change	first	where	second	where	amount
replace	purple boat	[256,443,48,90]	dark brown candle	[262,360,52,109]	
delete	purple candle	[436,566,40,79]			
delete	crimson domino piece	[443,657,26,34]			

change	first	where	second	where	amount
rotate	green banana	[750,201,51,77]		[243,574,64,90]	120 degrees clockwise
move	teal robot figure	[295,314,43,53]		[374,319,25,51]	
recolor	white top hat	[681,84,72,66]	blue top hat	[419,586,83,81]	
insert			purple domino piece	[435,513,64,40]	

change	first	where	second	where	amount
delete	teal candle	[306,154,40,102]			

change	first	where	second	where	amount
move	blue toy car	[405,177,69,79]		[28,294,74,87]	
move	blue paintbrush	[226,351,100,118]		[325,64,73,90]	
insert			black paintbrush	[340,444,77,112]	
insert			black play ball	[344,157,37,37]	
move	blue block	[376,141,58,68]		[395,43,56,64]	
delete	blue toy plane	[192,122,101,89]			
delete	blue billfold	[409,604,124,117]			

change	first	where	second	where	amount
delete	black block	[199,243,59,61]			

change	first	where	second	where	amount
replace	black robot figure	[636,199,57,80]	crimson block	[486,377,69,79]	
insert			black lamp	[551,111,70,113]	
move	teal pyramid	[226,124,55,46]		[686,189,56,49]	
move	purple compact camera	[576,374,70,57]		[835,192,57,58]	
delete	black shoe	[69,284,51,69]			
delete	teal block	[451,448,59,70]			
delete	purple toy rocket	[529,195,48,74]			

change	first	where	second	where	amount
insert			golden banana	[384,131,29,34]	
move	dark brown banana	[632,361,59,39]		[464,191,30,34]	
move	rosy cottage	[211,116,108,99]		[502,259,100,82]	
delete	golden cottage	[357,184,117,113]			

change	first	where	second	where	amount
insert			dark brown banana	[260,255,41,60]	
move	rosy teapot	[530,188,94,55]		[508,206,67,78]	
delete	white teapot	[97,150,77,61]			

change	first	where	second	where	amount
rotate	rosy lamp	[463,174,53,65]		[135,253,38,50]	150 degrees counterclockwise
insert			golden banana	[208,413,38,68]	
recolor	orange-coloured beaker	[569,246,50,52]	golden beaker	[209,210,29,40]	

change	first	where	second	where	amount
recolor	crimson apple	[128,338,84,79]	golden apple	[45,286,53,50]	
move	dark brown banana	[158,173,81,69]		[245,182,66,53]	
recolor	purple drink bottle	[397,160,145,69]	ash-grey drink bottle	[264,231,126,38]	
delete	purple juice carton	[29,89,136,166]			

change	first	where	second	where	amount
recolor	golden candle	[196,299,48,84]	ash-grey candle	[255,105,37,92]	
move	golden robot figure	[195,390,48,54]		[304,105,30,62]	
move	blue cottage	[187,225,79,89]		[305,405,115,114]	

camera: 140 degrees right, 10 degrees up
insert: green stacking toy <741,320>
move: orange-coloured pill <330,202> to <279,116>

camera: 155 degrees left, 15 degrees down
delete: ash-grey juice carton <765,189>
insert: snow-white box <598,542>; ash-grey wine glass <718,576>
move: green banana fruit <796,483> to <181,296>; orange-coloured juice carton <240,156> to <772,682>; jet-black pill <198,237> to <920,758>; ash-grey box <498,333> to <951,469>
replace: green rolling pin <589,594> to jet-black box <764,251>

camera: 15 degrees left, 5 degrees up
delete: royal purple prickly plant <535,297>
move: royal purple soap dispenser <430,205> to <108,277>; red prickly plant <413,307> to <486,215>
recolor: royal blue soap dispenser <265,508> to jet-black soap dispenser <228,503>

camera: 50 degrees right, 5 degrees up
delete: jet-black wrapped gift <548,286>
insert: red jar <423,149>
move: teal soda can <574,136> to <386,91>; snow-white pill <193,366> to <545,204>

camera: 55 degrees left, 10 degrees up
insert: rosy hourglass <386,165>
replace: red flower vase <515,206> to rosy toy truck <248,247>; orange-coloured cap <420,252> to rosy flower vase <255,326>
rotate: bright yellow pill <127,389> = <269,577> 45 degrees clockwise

· · ·

**Requirement:** Could all of the entries be retyped word for word?

**The completed task:**
change	first	where	second	where	amount
replace	purple boat	[256,443,48,90]	dark brown candle	[262,360,52,109]	
delete	purple candle	[436,566,40,79]			
delete	crimson domino piece	[443,657,26,34]			

change	first	where	second	where	amount
rotate	green banana	[750,201,51,77]		[243,574,64,90]	120 degrees clockwise
move	teal robot figure	[295,314,43,53]		[374,319,25,51]	
recolor	white top hat	[681,84,72,66]	blue top hat	[419,586,83,81]	
insert			purple domino piece	[435,513,64,40]	

change	first	where	second	where	amount
delete	teal candle	[306,154,40,102]			

change	first	where	second	where	amount
move	blue toy car	[405,177,69,79]		[28,294,74,87]	
move	blue paintbrush	[226,351,100,118]		[325,64,73,90]	
insert			black paintbrush	[340,444,77,112]	
insert			black play ball	[344,157,37,37]	
move	blue block	[376,141,58,68]		[395,43,56,64]	
delete	blue toy plane	[192,122,101,89]			
delete	blue billfold	[409,604,124,117]			

change	first	where	second	where	amount
delete	black block	[199,243,59,61]			

change	first	where	second	where	amount
replace	black robot figure	[636,199,57,80]	crimson block	[486,377,69,79]	
insert			black lamp	[551,111,70,113]	
move	teal pyramid	[226,124,55,46]		[686,189,56,49]	
move	purple compact camera	[576,374,70,57]		[835,192,57,58]	
delete	black shoe	[69,284,51,69]			
delete	teal block	[451,448,59,70]			
delete	purple toy rocket	[529,195,48,74]			

change	first	where	second	where	amount
insert			golden banana	[384,131,29,34]	
move	dark brown banana	[632,361,59,39]		[464,191,30,34]	
move	rosy cottage	[211,116,108,99]		[502,259,100,82]	
delete	golden cottage	[357,184,117,113]			

change	first	where	second	where	amount
insert			dark brown banana	[260,255,41,60]	
move	rosy teapot	[530,188,94,55]		[508,206,67,78]	
delete	white teapot	[97,150,77,61]			

change	first	where	second	where	amount
rotate	rosy lamp	[463,174,53,65]		[135,253,38,50]	150 degrees counterclockwise
insert			golden banana	[208,413,38,68]	
recolor	orange-coloured beaker	[569,246,50,52]	golden beaker	[209,210,29,40]	

change	first	where	second	where	amount
recolor	crimson apple	[128,338,84,79]	golden apple	[45,286,53,50]	
move	dark brown banana	[158,173,81,69]		[245,182,66,53]	
recolor	purple drink bottle	[397,160,145,69]	ash-grey drink bottle	[264,231,126,38]	
delete	purple juice carton	[29,89,136,166]			

change	first	where	second	where	amount
recolor	golden candle	[196,299,48,84]	ash-grey candle	[255,105,37,92]	
move	golden robot figure	[195,390,48,54]		[304,105,30,62]	
move	blue cottage	[187,225,79,89]		[305,405,115,114]	

camera: 140 degrees right, 10 degrees up
insert: green stacking toy <741,320>
move: orange-coloured pill <330,202> to <279,116>

camera: 155 degrees left, 15 degrees down
delete: ash-grey juice carton <765,189>
insert: snow-white box <598,542>; ash-grey wine glass <718,576>
move: green banana fruit <796,483> to <181,296>; orange-coloured juice carton <240,156> to <772,682>; jet-black pill <198,237> to <920,758>; ash-grey box <498,333> to <951,469>
replace: green rolling pin <589,594> to jet-black box <764,251>

camera: 15 degrees left, 5 degrees up
delete: royal purple prickly plant <535,297>
move: royal purple soap dispenser <430,205> to <108,277>; red prickly plant <413,307> to <486,215>
recolor: royal blue soap dispenser <265,508> to jet-black soap dispenser <228,503>

camera: 50 degrees right, 5 degrees up
delete: jet-black wrapped gift <548,286>
insert: red jar <423,149>
move: teal soda can <574,136> to <386,91>; snow-white pill <193,366> to <545,204>

camera: 55 degrees left, 10 degrees up
insert: rosy hourglass <386,165>
replace: red flower vase <515,206> to rosy toy truck <248,247>; orange-coloured cap <420,252> to rosy flower vase <255,326>
rotate: bright yellow pill <127,389> = <269,577> 45 degrees clockwise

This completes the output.